** Your assignment **
Scan the records below for the line with "none -> cyan brick A5 level 1" and the line with "white brick C4:D6". Repeat those two lines and every line between them exactly, and nothing else.

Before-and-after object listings
************
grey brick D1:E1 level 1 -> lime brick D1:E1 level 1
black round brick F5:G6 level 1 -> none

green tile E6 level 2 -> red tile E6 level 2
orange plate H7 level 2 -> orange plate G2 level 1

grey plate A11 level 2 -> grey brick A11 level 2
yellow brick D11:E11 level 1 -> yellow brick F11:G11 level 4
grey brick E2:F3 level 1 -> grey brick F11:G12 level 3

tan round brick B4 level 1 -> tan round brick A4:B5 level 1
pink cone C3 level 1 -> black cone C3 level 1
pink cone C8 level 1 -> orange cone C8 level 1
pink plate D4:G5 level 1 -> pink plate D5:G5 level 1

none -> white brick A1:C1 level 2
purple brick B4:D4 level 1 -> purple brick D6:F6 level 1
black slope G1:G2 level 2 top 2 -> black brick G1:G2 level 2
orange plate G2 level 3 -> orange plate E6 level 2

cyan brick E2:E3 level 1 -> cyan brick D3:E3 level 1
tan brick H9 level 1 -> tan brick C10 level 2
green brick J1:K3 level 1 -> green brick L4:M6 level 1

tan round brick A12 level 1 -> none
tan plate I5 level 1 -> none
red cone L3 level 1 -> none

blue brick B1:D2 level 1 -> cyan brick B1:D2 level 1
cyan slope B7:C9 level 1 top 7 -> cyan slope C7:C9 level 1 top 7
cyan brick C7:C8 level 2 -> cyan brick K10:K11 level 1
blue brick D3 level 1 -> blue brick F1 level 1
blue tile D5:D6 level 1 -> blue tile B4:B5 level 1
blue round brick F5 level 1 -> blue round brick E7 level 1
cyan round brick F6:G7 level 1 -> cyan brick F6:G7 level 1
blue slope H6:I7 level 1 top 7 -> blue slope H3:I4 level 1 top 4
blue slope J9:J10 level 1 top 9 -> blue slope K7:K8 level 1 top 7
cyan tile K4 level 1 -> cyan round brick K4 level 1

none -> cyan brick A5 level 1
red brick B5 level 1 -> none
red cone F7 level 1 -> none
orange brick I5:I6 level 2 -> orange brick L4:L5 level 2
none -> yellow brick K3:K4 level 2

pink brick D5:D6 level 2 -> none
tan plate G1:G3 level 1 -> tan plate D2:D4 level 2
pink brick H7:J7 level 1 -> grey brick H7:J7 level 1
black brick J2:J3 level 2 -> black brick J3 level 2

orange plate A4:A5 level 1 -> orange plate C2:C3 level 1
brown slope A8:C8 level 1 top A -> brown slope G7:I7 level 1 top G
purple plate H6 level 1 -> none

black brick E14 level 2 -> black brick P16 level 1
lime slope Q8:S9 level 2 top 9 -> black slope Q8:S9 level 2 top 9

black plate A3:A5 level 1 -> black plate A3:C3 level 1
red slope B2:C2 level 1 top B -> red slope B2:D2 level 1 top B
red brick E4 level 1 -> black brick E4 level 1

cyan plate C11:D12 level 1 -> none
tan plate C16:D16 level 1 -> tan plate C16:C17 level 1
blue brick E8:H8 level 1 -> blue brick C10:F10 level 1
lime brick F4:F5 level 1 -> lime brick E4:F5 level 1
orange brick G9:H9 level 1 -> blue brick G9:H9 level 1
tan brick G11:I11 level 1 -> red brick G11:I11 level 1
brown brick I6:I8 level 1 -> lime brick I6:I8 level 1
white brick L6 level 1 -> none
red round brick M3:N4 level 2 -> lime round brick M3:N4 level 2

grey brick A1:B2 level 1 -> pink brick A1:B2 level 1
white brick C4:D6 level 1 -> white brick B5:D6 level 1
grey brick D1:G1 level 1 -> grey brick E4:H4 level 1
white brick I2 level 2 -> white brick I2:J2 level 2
************
** Reply **
none -> cyan brick A5 level 1
red brick B5 level 1 -> none
red cone F7 level 1 -> none
orange brick I5:I6 level 2 -> orange brick L4:L5 level 2
none -> yellow brick K3:K4 level 2

pink brick D5:D6 level 2 -> none
tan plate G1:G3 level 1 -> tan plate D2:D4 level 2
pink brick H7:J7 level 1 -> grey brick H7:J7 level 1
black brick J2:J3 level 2 -> black brick J3 level 2

orange plate A4:A5 level 1 -> orange plate C2:C3 level 1
brown slope A8:C8 level 1 top A -> brown slope G7:I7 level 1 top G
purple plate H6 level 1 -> none

black brick E14 level 2 -> black brick P16 level 1
lime slope Q8:S9 level 2 top 9 -> black slope Q8:S9 level 2 top 9

black plate A3:A5 level 1 -> black plate A3:C3 level 1
red slope B2:C2 level 1 top B -> red slope B2:D2 level 1 top B
red brick E4 level 1 -> black brick E4 level 1

cyan plate C11:D12 level 1 -> none
tan plate C16:D16 level 1 -> tan plate C16:C17 level 1
blue brick E8:H8 level 1 -> blue brick C10:F10 level 1
lime brick F4:F5 level 1 -> lime brick E4:F5 level 1
orange brick G9:H9 level 1 -> blue brick G9:H9 level 1
tan brick G11:I11 level 1 -> red brick G11:I11 level 1
brown brick I6:I8 level 1 -> lime brick I6:I8 level 1
white brick L6 level 1 -> none
red round brick M3:N4 level 2 -> lime round brick M3:N4 level 2

grey brick A1:B2 level 1 -> pink brick A1:B2 level 1
white brick C4:D6 level 1 -> white brick B5:D6 level 1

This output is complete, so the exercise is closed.